◆ DESCRIPTION OF THE TASK:
Some of the lines below need repeating. Reproduce exactly those between the lines holding "red stacking toy: 15 -> 12" and "orange wallet: 4 -> 1", inclusive.

Segment Start: GIVEN DATA

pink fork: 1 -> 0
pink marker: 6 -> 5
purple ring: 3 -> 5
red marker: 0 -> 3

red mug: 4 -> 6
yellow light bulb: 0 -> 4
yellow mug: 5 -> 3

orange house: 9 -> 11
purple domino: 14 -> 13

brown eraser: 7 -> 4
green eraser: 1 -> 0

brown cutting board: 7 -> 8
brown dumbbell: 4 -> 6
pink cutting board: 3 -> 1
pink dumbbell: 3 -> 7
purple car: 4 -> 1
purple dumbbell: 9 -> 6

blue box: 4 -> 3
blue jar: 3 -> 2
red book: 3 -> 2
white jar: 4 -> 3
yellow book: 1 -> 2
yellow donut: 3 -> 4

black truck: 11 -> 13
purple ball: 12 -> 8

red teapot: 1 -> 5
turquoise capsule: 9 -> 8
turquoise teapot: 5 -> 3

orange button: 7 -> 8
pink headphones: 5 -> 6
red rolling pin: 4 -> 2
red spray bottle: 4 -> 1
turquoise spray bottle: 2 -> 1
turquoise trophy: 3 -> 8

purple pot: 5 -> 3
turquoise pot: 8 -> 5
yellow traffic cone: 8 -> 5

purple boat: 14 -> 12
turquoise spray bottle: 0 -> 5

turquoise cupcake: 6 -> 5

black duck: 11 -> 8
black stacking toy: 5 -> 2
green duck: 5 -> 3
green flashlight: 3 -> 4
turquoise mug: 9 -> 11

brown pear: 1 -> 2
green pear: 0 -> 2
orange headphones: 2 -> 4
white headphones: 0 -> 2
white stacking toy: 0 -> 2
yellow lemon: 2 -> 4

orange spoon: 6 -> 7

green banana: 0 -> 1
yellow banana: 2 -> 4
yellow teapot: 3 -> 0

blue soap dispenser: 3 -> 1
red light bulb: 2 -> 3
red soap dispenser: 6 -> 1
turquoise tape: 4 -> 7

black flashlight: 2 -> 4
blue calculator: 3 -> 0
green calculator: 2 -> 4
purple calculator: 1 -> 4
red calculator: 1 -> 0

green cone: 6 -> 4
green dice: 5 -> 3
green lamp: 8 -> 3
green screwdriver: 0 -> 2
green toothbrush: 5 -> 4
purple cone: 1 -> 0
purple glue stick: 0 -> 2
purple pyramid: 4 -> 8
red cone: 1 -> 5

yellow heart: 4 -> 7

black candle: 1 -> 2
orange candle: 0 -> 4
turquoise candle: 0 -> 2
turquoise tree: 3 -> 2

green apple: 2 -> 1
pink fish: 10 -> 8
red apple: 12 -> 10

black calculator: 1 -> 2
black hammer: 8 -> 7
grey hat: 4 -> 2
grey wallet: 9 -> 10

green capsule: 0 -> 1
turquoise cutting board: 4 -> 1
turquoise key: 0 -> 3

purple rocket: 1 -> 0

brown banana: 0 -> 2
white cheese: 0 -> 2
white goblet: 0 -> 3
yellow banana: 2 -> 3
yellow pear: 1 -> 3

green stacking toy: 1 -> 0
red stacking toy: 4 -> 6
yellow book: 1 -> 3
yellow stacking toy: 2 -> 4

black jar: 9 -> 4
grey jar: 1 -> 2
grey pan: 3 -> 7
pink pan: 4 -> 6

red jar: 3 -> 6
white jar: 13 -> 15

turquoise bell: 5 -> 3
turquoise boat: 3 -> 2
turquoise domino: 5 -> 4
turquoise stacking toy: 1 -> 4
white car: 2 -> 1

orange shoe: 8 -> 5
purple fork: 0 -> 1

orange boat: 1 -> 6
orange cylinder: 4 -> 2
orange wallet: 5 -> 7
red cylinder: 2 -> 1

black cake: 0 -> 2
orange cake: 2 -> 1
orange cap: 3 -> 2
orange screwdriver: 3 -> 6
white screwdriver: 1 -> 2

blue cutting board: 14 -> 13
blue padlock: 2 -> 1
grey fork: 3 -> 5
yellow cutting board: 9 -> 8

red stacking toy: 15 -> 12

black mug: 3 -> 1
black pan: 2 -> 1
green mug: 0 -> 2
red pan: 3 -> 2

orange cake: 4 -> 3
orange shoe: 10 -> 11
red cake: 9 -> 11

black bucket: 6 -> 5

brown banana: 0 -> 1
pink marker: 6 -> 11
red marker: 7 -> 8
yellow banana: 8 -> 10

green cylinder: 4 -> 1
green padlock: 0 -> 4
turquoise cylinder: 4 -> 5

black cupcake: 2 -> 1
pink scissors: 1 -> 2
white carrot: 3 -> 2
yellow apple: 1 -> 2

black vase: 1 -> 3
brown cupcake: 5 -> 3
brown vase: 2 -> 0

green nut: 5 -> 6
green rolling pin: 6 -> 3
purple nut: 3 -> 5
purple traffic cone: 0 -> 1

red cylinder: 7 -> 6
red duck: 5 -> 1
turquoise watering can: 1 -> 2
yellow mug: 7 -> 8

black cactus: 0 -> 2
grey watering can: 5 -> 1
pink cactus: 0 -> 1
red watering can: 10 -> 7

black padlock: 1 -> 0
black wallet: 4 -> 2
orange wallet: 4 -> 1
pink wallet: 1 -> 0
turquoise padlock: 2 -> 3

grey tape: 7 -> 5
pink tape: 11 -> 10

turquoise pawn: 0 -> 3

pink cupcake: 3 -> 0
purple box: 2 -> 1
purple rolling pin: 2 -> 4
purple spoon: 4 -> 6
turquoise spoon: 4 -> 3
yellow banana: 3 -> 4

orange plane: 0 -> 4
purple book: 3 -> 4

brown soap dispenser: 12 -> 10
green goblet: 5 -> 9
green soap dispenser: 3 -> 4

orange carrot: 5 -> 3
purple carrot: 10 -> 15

Segment End: GIVEN DATA

◆ EXERCISE RESPONSE:
red stacking toy: 15 -> 12

black mug: 3 -> 1
black pan: 2 -> 1
green mug: 0 -> 2
red pan: 3 -> 2

orange cake: 4 -> 3
orange shoe: 10 -> 11
red cake: 9 -> 11

black bucket: 6 -> 5

brown banana: 0 -> 1
pink marker: 6 -> 11
red marker: 7 -> 8
yellow banana: 8 -> 10

green cylinder: 4 -> 1
green padlock: 0 -> 4
turquoise cylinder: 4 -> 5

black cupcake: 2 -> 1
pink scissors: 1 -> 2
white carrot: 3 -> 2
yellow apple: 1 -> 2

black vase: 1 -> 3
brown cupcake: 5 -> 3
brown vase: 2 -> 0

green nut: 5 -> 6
green rolling pin: 6 -> 3
purple nut: 3 -> 5
purple traffic cone: 0 -> 1

red cylinder: 7 -> 6
red duck: 5 -> 1
turquoise watering can: 1 -> 2
yellow mug: 7 -> 8

black cactus: 0 -> 2
grey watering can: 5 -> 1
pink cactus: 0 -> 1
red watering can: 10 -> 7

black padlock: 1 -> 0
black wallet: 4 -> 2
orange wallet: 4 -> 1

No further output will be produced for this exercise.